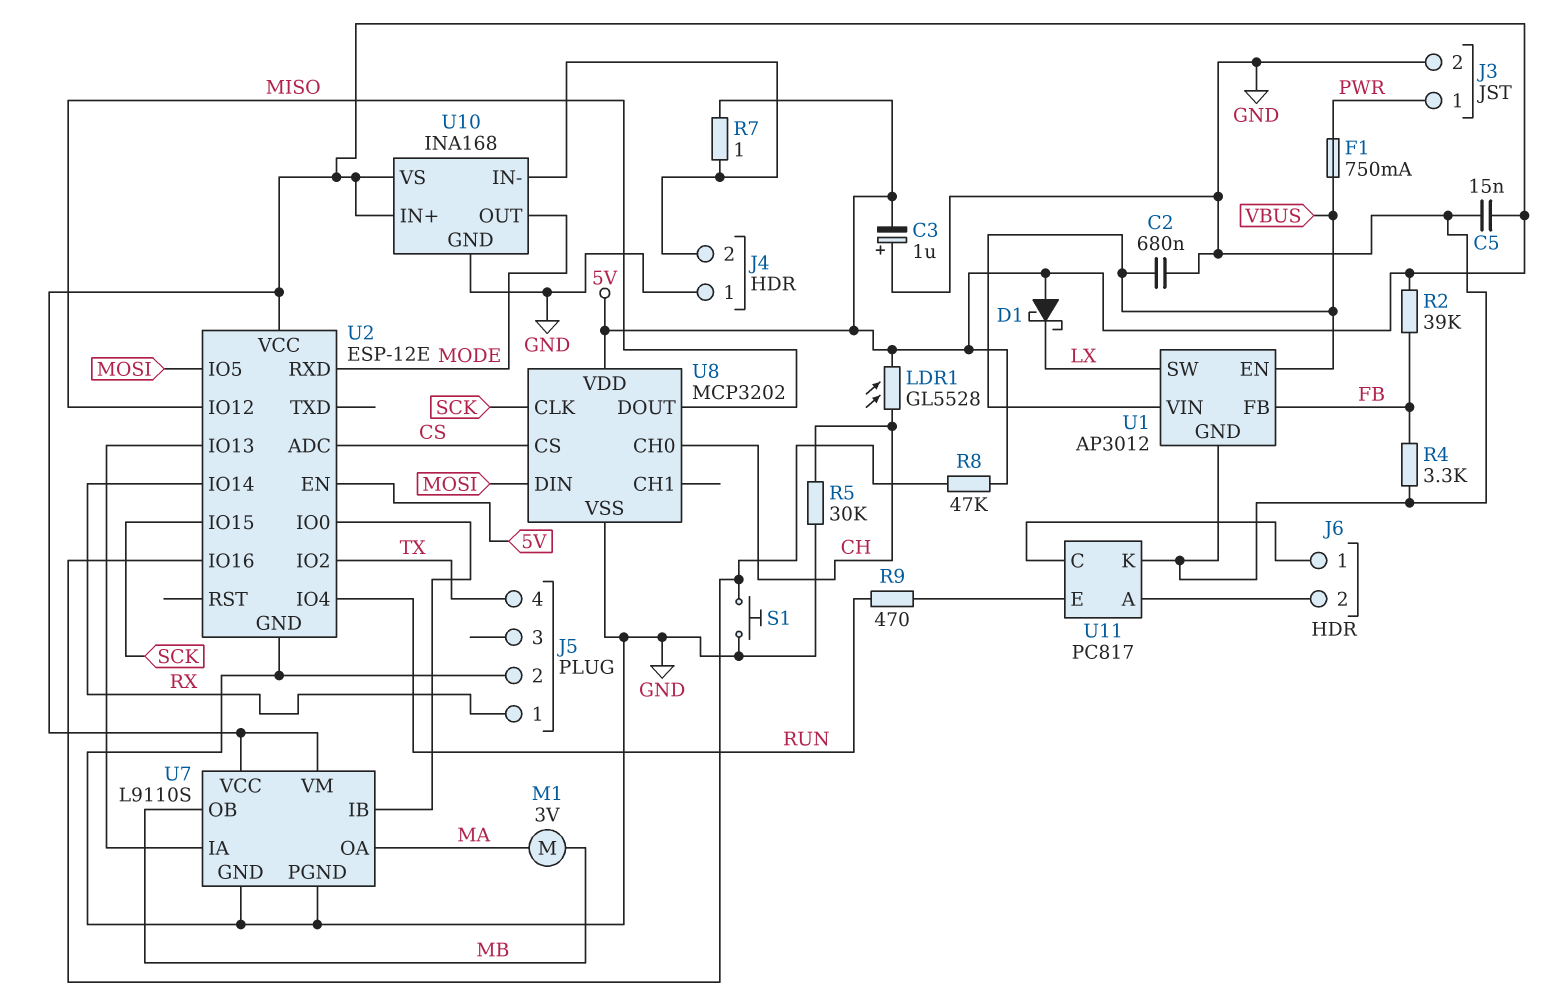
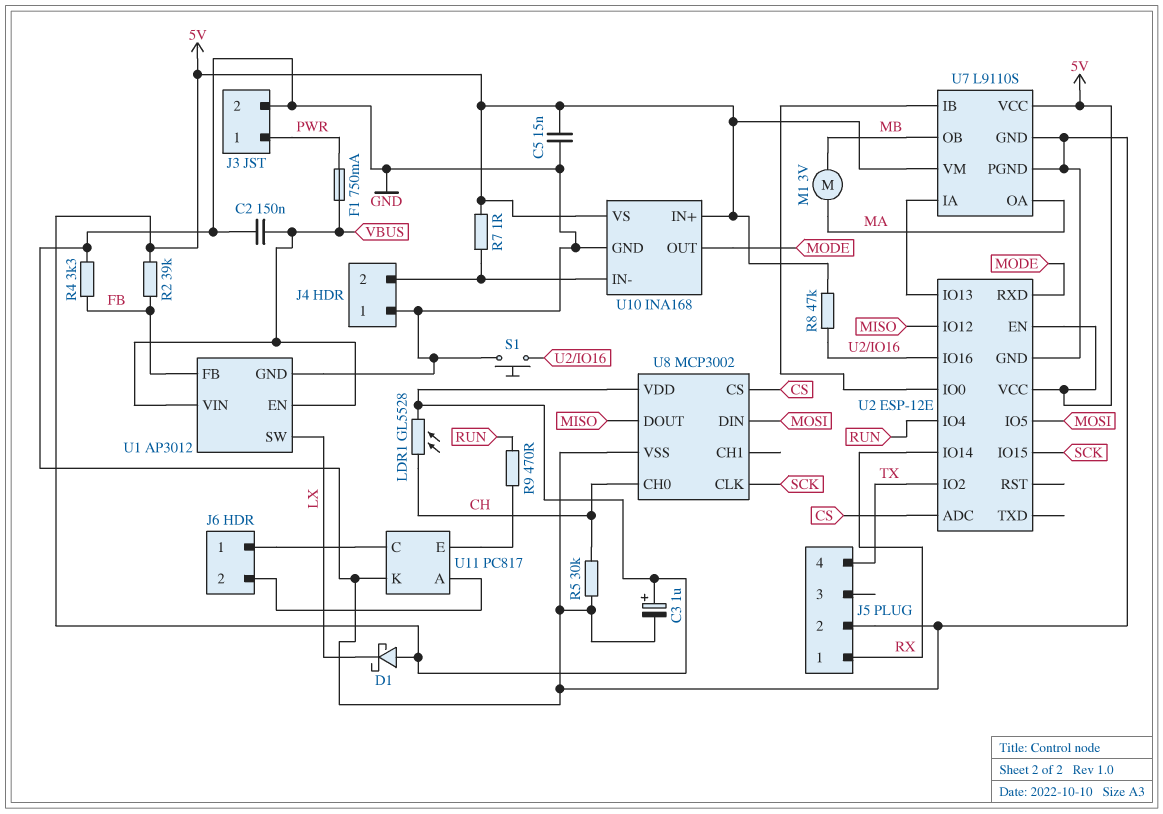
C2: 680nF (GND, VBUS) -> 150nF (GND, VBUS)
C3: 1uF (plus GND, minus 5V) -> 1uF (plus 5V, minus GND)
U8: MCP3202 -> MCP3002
==
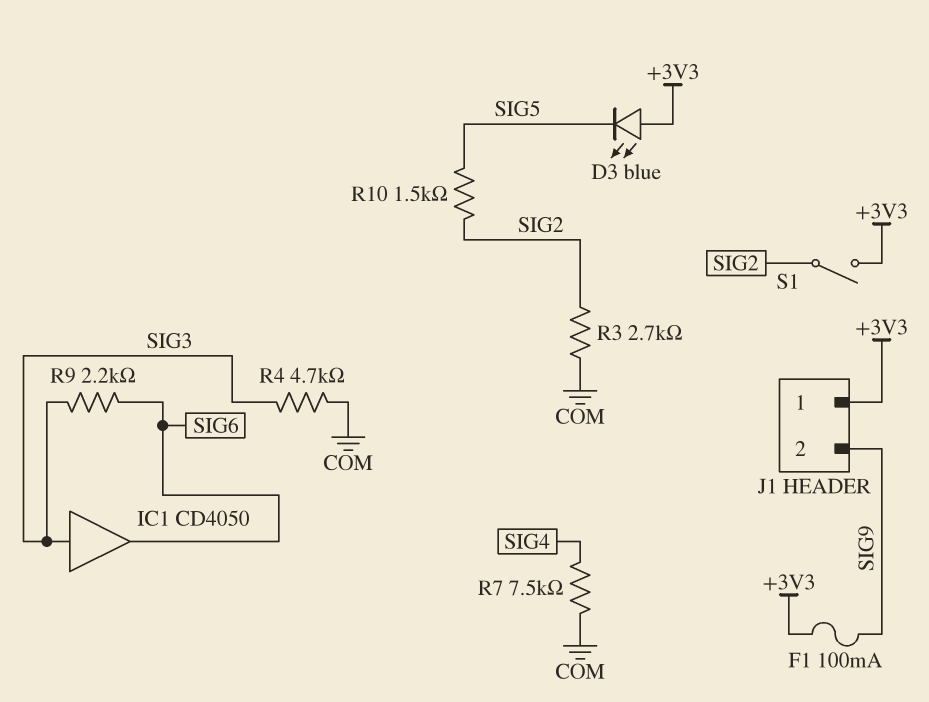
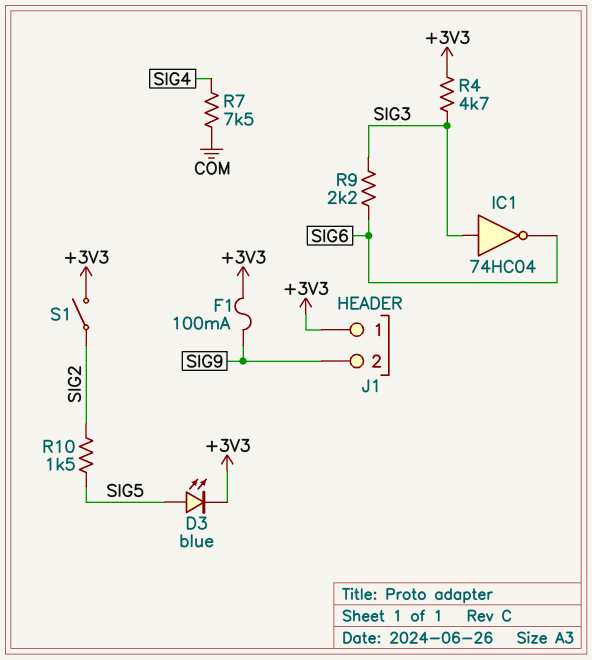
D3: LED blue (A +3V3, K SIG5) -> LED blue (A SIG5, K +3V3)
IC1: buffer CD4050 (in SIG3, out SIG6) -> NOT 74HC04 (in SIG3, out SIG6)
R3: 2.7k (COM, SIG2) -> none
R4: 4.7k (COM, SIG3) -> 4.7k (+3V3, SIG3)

■ **WORK ITEM**: Can you repeat, word for word, every line above from the one containing "C2: 680nF (GND, VBUS) -> 150nF (GND, VBUS)" down to the one containing "U8: MCP3202 -> MCP3002", including both?

■ **SOLUTION TO THIS EXERCISE**:
C2: 680nF (GND, VBUS) -> 150nF (GND, VBUS)
C3: 1uF (plus GND, minus 5V) -> 1uF (plus 5V, minus GND)
U8: MCP3202 -> MCP3002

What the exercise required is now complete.